▶ _TASK ITEM_
Here the job is to transcribe the data exactly while omitting the images.

▶ _Stored dataset items_
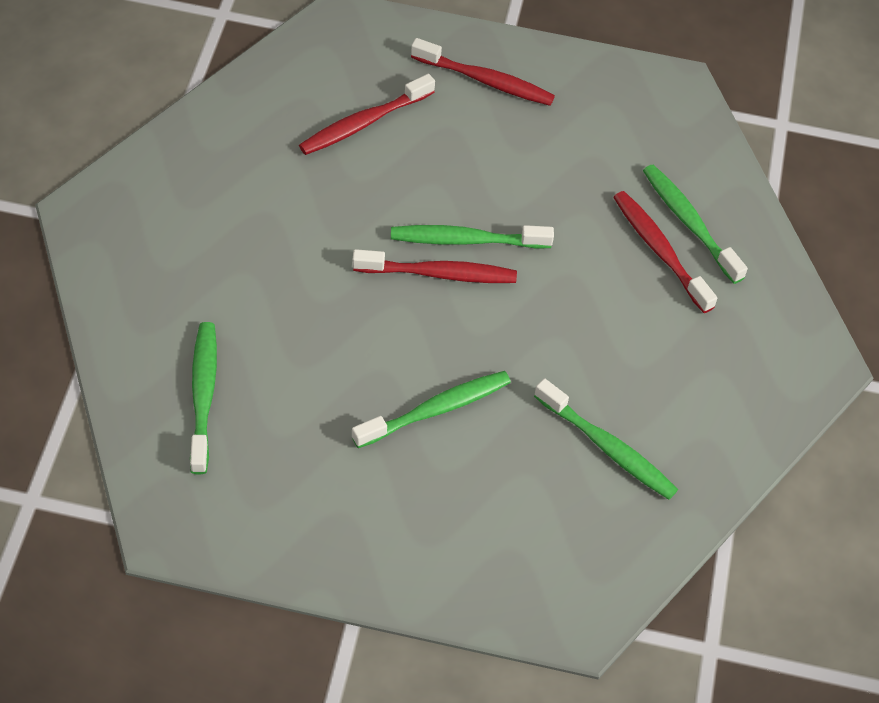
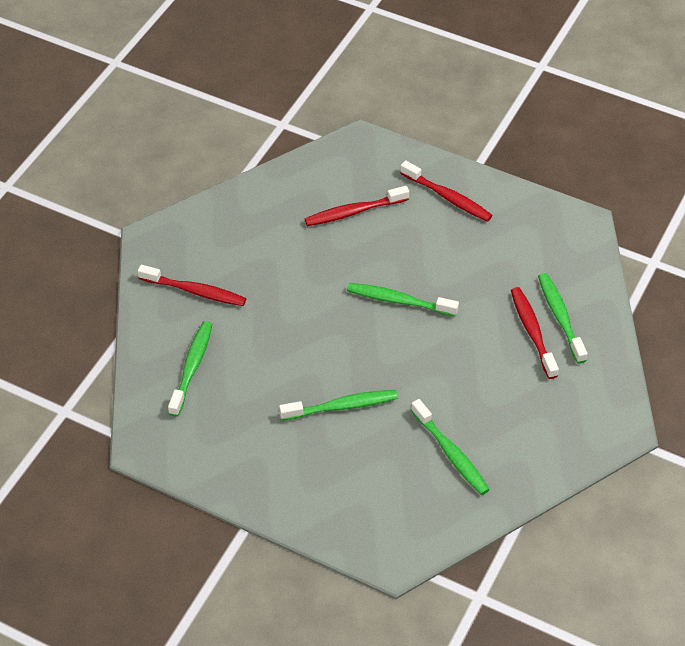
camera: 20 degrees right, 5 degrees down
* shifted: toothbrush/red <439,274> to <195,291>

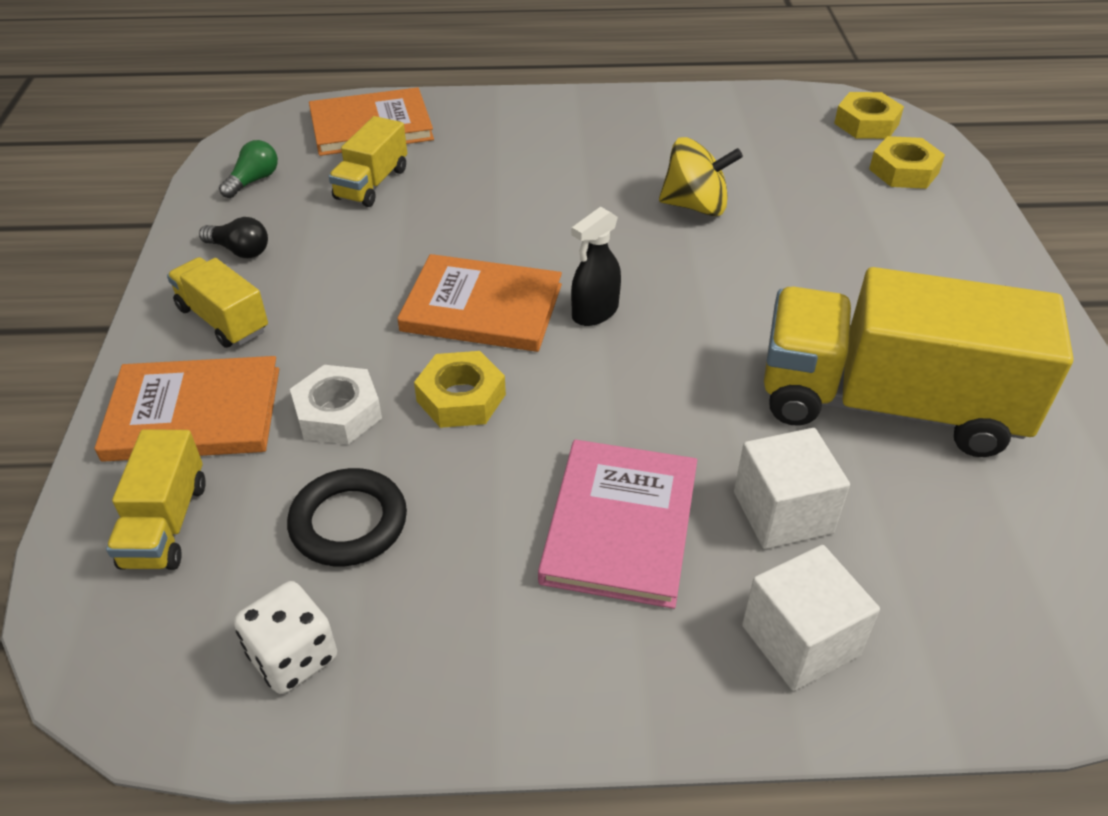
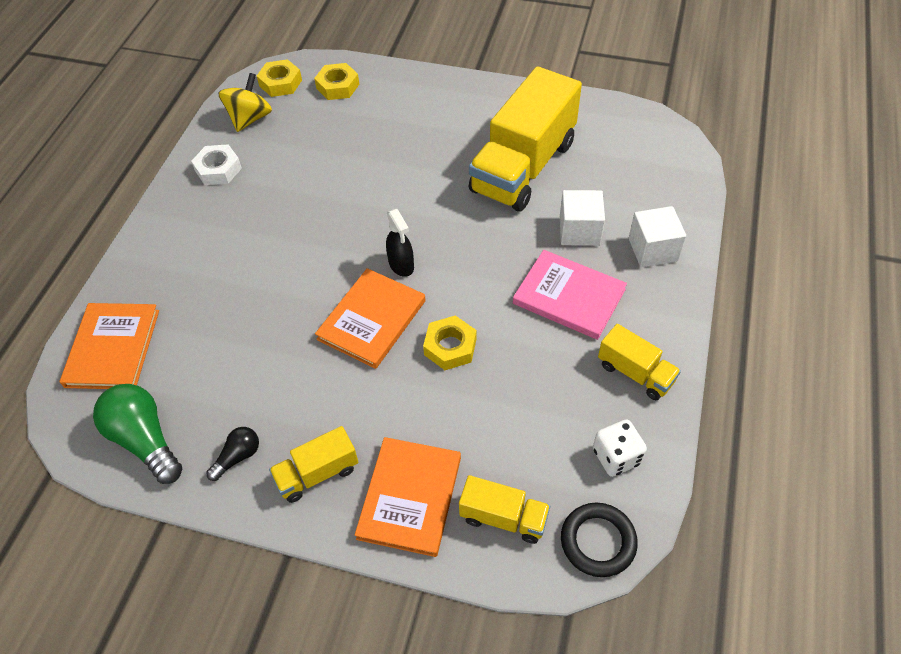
camera: 70 degrees left, 10 degrees up
* shifted: ring/black <349,523> to <598,541>
* shifted: nut/white <338,413> to <218,169>
* shifted: truck/yellow <372,184> to <635,373>
* shifted: spinning top/yellow <695,206> to <250,119>
* scaled: light bulb/green <253,181> = <145,440> x1.87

▶ _SOLVED PROBLEM_
camera: 20 degrees right, 5 degrees down
* shifted: toothbrush/red <439,274> to <195,291>

camera: 70 degrees left, 10 degrees up
* shifted: ring/black <349,523> to <598,541>
* shifted: nut/white <338,413> to <218,169>
* shifted: truck/yellow <372,184> to <635,373>
* shifted: spinning top/yellow <695,206> to <250,119>
* scaled: light bulb/green <253,181> = <145,440> x1.87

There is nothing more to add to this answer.